* TASK PROMPT
Look through the data below, and copy each line that carries the word "cone".

________

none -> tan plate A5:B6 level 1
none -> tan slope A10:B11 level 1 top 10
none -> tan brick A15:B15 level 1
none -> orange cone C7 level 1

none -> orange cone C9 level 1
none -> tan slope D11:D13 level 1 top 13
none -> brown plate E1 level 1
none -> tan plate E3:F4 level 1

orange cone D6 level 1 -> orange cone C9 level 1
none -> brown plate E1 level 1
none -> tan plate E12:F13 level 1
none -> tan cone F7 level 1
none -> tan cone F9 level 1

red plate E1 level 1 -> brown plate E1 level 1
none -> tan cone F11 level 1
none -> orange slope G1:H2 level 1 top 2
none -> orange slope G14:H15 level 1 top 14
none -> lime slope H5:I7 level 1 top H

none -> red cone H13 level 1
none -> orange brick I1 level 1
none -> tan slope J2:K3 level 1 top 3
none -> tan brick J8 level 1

________

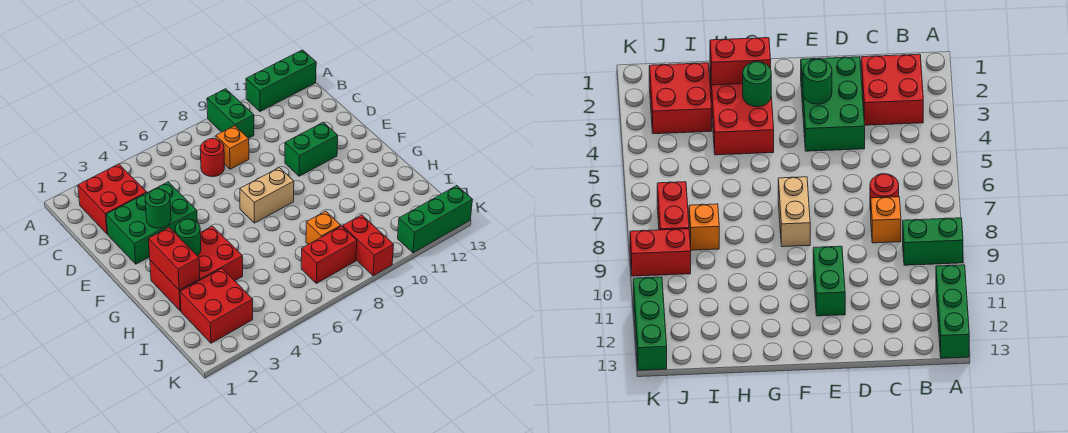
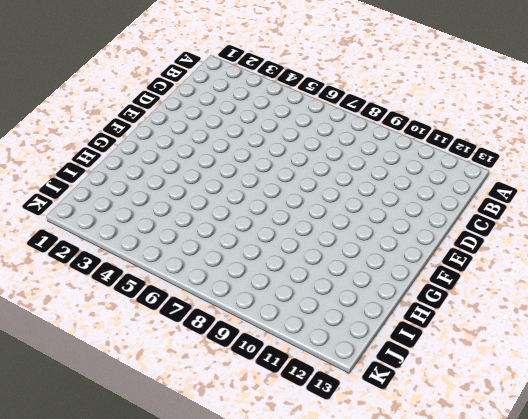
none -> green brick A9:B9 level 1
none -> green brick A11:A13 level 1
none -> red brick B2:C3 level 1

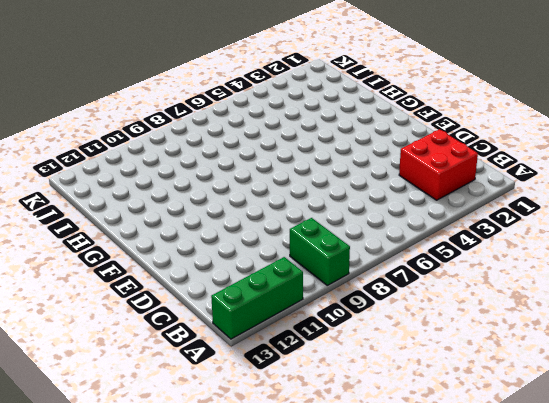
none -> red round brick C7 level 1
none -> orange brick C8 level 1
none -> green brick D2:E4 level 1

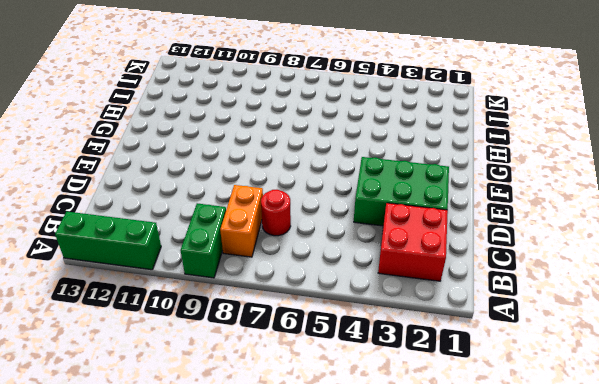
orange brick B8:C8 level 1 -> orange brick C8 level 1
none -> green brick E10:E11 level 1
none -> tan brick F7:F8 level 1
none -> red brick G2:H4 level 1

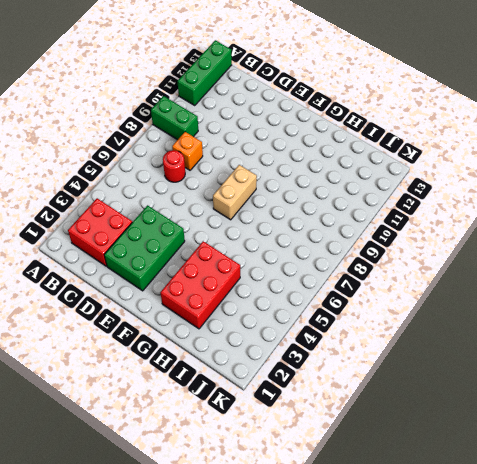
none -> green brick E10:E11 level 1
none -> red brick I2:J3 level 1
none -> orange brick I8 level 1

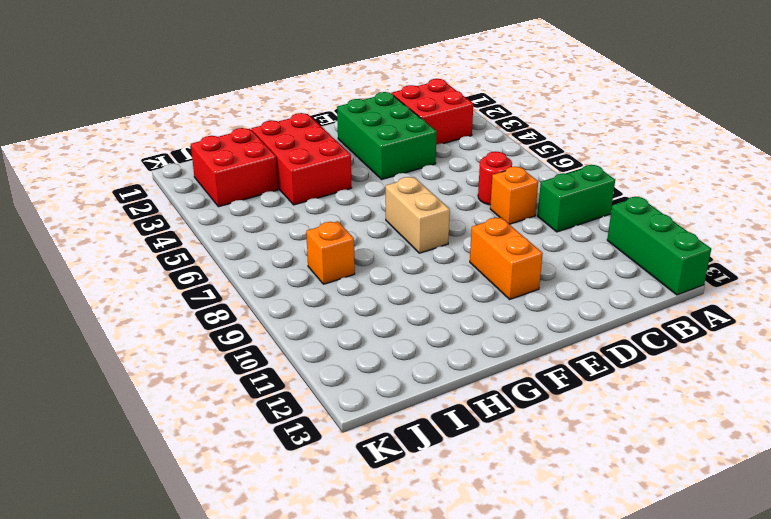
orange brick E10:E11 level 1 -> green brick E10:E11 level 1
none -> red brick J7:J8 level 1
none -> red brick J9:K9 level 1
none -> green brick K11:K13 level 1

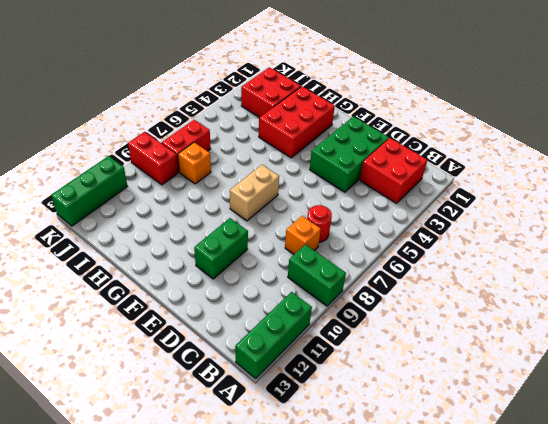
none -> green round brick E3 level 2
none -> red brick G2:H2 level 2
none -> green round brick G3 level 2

________

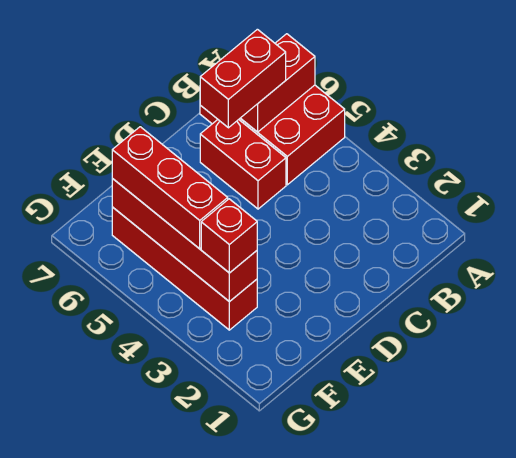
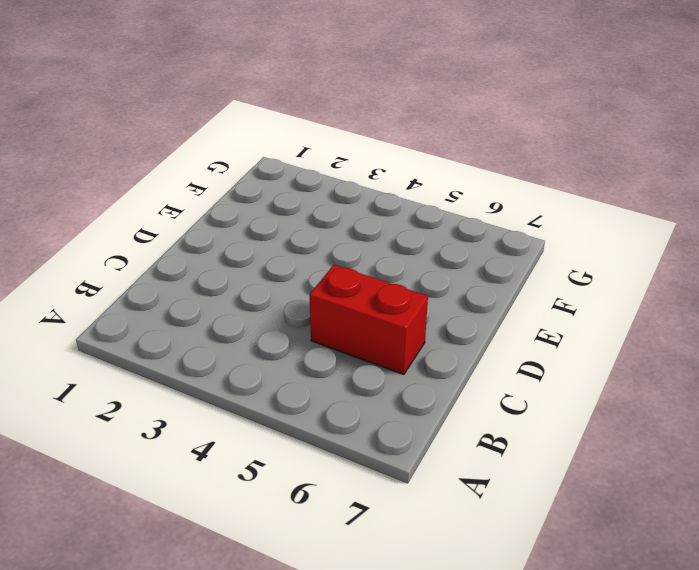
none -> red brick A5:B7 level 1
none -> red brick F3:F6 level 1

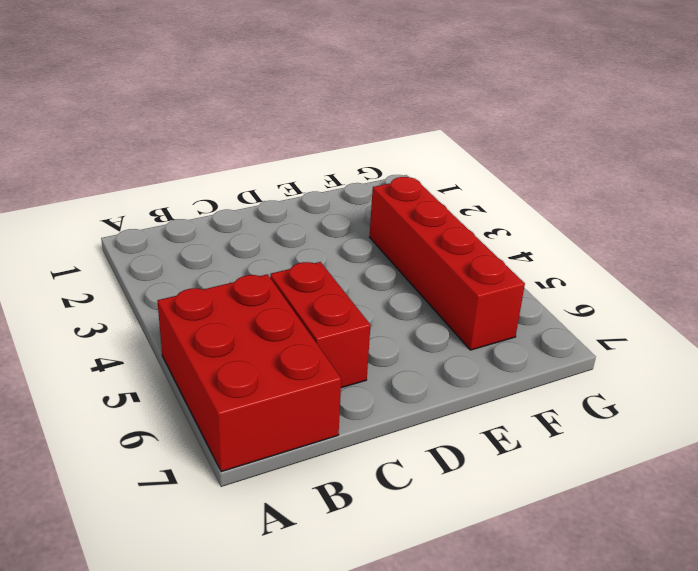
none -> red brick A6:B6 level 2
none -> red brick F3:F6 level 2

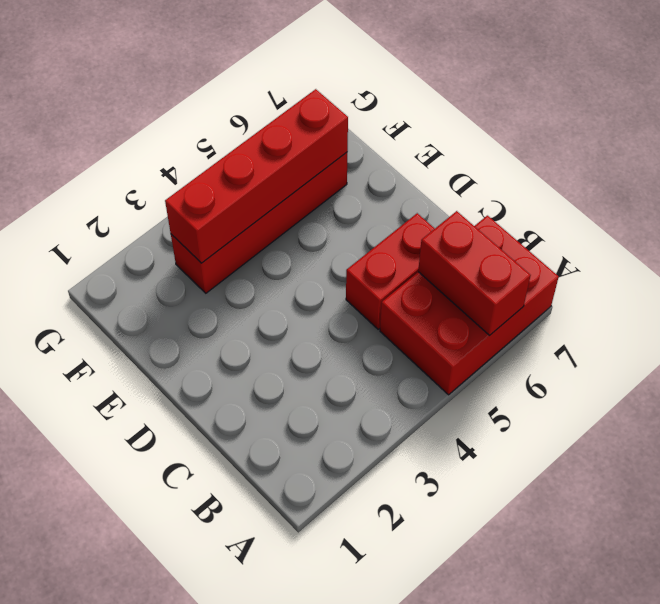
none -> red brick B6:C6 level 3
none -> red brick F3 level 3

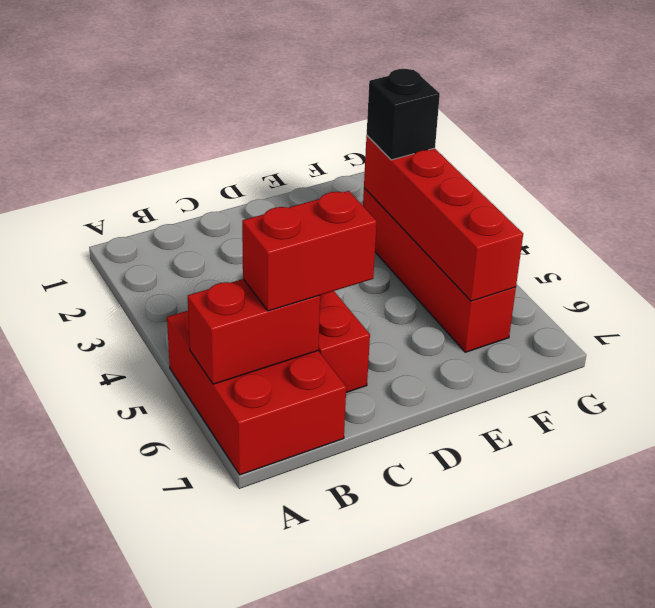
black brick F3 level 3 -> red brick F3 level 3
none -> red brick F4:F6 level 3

________

* TASK OUTPUT
none -> orange cone C7 level 1
none -> orange cone C9 level 1
orange cone D6 level 1 -> orange cone C9 level 1
none -> tan cone F7 level 1
none -> tan cone F9 level 1
none -> tan cone F11 level 1
none -> red cone H13 level 1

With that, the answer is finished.